### Task goal:
Exactly the lines from the start of the data through the line containing "C3: none -> 2.2nF (PULSE, VB4)" should be output, with both ends kept and nothing added.

Difference listings
┄┄┄┄┄┄┄┄┄┄

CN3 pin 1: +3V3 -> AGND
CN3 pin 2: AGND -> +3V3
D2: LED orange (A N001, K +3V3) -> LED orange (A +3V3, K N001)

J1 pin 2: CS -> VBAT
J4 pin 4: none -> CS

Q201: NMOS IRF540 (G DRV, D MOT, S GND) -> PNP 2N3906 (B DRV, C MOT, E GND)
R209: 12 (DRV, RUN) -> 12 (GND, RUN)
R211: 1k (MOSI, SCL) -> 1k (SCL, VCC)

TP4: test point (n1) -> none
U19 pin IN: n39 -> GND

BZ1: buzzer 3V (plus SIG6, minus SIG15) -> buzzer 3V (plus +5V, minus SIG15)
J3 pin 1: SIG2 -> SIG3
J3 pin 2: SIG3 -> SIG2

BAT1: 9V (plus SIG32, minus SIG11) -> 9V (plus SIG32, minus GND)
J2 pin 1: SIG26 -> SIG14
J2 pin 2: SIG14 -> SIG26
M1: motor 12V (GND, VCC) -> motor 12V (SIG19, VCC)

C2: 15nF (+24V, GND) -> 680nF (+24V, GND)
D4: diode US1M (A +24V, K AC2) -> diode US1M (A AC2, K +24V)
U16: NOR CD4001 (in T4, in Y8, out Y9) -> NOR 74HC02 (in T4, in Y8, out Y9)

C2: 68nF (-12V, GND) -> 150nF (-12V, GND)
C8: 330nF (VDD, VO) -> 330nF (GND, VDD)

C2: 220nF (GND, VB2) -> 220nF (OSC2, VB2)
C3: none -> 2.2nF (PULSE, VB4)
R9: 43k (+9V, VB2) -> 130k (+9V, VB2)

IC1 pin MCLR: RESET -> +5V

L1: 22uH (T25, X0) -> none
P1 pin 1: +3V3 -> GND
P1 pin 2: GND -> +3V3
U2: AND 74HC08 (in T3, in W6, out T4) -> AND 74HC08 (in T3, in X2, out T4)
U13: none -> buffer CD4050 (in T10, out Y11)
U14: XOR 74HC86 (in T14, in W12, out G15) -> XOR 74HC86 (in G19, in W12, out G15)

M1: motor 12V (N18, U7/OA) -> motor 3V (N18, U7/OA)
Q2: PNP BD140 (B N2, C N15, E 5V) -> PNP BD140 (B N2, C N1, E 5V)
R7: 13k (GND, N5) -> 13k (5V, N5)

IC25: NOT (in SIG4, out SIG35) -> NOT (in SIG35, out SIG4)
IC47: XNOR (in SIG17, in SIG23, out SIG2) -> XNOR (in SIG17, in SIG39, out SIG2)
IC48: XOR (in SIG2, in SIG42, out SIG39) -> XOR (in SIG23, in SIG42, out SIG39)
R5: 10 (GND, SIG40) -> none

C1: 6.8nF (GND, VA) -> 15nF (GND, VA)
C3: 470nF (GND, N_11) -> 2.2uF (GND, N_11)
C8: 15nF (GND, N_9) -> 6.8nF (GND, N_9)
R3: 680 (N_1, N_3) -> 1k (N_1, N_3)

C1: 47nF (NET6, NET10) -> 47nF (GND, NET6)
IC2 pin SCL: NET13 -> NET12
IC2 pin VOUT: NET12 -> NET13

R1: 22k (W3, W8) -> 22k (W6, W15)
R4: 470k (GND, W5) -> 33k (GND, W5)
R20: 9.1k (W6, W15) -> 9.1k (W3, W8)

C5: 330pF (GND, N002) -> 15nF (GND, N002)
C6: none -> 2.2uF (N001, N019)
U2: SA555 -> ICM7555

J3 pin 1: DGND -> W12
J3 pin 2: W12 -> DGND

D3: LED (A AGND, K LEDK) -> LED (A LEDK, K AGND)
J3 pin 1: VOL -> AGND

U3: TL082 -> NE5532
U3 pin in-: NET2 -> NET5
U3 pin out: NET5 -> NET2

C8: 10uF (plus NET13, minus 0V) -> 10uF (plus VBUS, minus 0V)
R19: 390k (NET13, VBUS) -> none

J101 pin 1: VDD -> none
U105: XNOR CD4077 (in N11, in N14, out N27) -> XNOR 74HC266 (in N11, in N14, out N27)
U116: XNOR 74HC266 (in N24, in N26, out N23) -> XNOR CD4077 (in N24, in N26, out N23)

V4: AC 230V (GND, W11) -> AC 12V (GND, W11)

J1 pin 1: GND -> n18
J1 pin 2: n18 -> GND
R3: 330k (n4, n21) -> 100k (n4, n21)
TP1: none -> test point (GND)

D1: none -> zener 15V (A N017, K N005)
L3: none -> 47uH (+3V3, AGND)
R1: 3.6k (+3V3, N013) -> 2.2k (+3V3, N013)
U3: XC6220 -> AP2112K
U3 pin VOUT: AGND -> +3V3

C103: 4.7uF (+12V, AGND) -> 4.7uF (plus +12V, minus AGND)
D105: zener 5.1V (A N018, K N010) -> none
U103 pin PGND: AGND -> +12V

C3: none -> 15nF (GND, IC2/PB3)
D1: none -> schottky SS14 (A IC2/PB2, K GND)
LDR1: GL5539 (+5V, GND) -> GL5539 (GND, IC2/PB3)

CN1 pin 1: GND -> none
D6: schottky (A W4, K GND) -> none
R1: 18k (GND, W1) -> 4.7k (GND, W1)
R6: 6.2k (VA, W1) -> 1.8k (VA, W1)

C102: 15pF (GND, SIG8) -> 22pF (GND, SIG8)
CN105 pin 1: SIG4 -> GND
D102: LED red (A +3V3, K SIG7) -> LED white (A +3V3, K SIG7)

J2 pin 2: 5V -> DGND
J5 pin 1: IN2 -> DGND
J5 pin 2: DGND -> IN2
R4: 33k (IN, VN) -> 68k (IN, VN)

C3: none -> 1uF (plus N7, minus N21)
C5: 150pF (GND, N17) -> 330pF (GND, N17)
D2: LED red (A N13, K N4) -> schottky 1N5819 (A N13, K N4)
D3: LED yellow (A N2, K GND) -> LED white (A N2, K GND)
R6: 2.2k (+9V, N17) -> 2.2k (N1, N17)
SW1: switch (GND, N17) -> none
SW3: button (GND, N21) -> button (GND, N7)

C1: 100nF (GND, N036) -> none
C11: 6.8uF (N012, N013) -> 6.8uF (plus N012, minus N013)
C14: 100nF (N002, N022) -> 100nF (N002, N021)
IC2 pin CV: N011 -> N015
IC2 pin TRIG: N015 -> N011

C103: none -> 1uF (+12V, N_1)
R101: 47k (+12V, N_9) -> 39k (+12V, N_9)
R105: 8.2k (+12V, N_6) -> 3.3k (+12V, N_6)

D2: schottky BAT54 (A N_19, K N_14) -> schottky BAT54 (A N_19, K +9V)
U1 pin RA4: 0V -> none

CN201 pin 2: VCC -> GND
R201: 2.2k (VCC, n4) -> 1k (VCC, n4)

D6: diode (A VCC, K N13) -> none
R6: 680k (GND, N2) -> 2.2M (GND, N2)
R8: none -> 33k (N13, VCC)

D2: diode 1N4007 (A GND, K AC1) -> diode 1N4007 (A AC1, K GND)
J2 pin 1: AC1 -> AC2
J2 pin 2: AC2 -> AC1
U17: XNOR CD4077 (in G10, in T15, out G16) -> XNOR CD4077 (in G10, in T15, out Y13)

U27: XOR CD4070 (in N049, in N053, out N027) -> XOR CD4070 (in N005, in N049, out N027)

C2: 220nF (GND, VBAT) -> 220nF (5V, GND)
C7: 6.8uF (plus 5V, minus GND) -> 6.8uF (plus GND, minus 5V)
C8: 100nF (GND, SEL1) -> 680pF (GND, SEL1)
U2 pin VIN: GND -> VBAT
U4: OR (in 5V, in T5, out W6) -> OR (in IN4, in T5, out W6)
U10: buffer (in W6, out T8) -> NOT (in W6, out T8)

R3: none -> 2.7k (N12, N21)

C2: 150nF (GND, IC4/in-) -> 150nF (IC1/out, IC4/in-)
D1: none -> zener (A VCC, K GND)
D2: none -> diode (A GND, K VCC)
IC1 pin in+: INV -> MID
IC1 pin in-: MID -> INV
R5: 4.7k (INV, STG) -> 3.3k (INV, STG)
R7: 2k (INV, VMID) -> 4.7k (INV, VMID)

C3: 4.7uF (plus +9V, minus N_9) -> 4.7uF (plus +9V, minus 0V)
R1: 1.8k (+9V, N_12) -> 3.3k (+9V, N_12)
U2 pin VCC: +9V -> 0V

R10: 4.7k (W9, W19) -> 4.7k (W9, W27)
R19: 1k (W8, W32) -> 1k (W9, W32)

┄┄┄┄┄┄┄┄┄┄

### Result of this exercise:
CN3 pin 1: +3V3 -> AGND
CN3 pin 2: AGND -> +3V3
D2: LED orange (A N001, K +3V3) -> LED orange (A +3V3, K N001)

J1 pin 2: CS -> VBAT
J4 pin 4: none -> CS

Q201: NMOS IRF540 (G DRV, D MOT, S GND) -> PNP 2N3906 (B DRV, C MOT, E GND)
R209: 12 (DRV, RUN) -> 12 (GND, RUN)
R211: 1k (MOSI, SCL) -> 1k (SCL, VCC)

TP4: test point (n1) -> none
U19 pin IN: n39 -> GND

BZ1: buzzer 3V (plus SIG6, minus SIG15) -> buzzer 3V (plus +5V, minus SIG15)
J3 pin 1: SIG2 -> SIG3
J3 pin 2: SIG3 -> SIG2

BAT1: 9V (plus SIG32, minus SIG11) -> 9V (plus SIG32, minus GND)
J2 pin 1: SIG26 -> SIG14
J2 pin 2: SIG14 -> SIG26
M1: motor 12V (GND, VCC) -> motor 12V (SIG19, VCC)

C2: 15nF (+24V, GND) -> 680nF (+24V, GND)
D4: diode US1M (A +24V, K AC2) -> diode US1M (A AC2, K +24V)
U16: NOR CD4001 (in T4, in Y8, out Y9) -> NOR 74HC02 (in T4, in Y8, out Y9)

C2: 68nF (-12V, GND) -> 150nF (-12V, GND)
C8: 330nF (VDD, VO) -> 330nF (GND, VDD)

C2: 220nF (GND, VB2) -> 220nF (OSC2, VB2)
C3: none -> 2.2nF (PULSE, VB4)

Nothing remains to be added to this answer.